### Material supplied
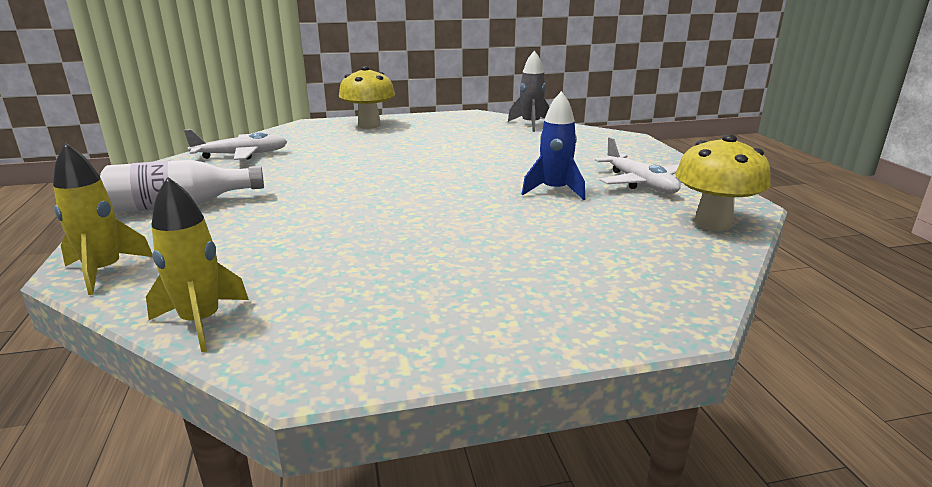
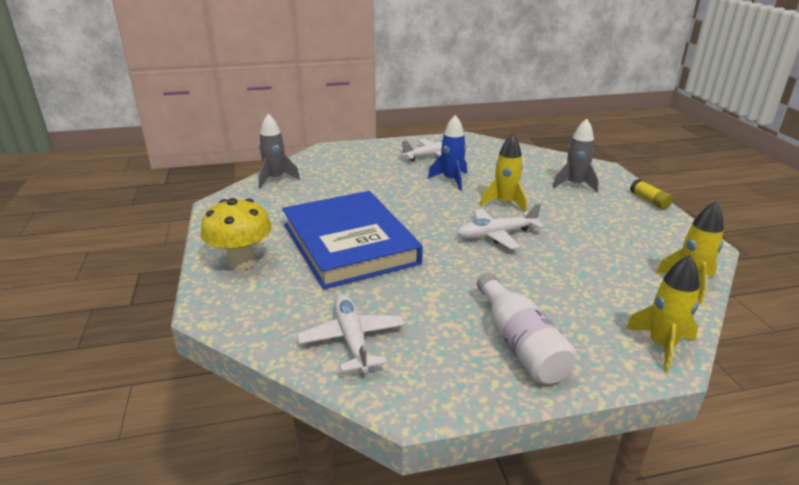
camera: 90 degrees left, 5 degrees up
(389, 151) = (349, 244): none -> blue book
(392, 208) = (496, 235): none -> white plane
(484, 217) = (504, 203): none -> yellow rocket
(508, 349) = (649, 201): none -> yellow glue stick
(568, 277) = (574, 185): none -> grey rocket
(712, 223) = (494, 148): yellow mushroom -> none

--

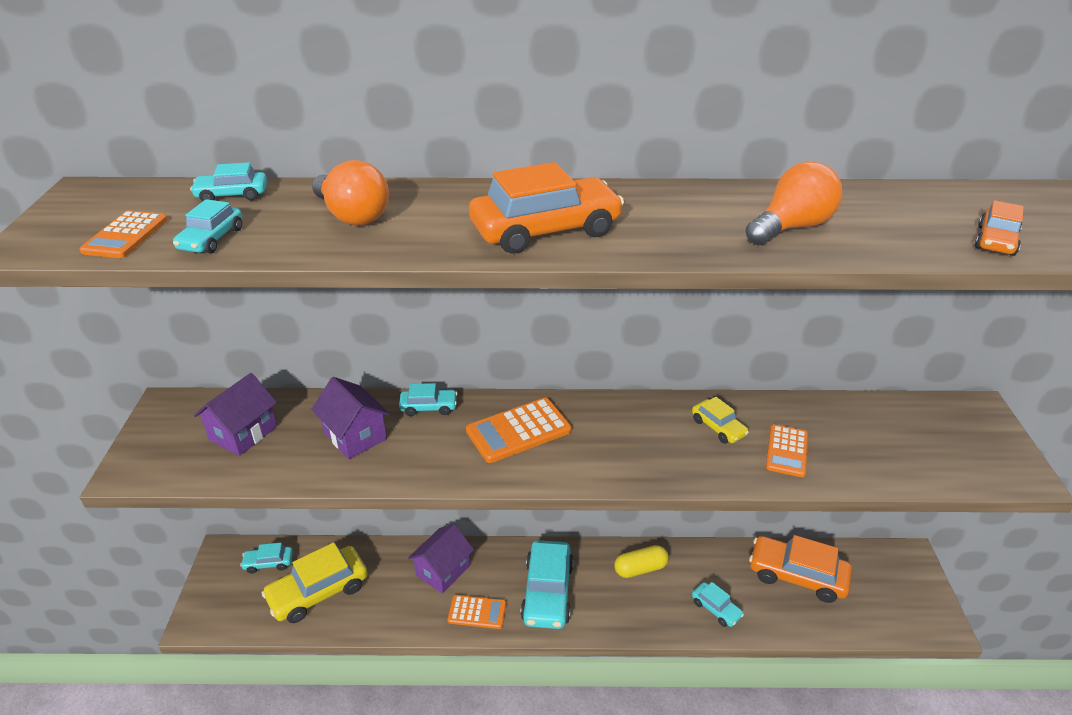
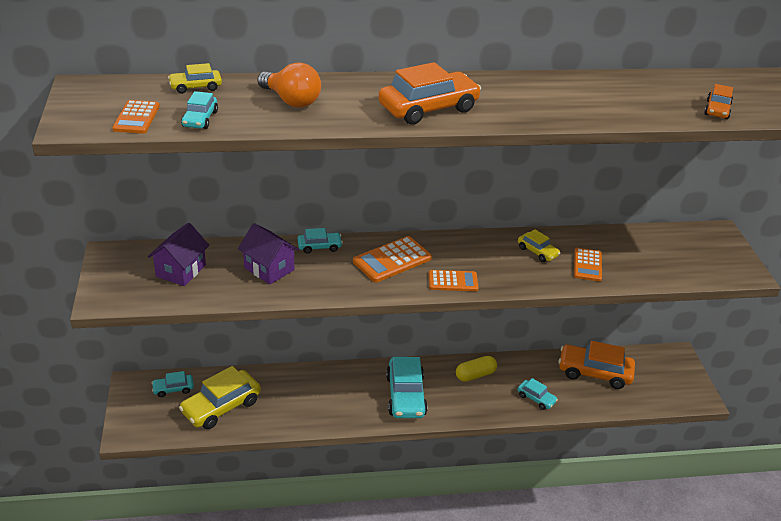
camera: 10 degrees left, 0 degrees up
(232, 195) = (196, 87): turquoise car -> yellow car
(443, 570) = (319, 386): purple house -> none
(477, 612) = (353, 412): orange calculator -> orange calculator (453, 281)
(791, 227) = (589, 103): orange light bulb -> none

### The problem
Go over the data above and copy every line that has the word "left" in it.

### Written answer
camera: 90 degrees left, 5 degrees up
camera: 10 degrees left, 0 degrees up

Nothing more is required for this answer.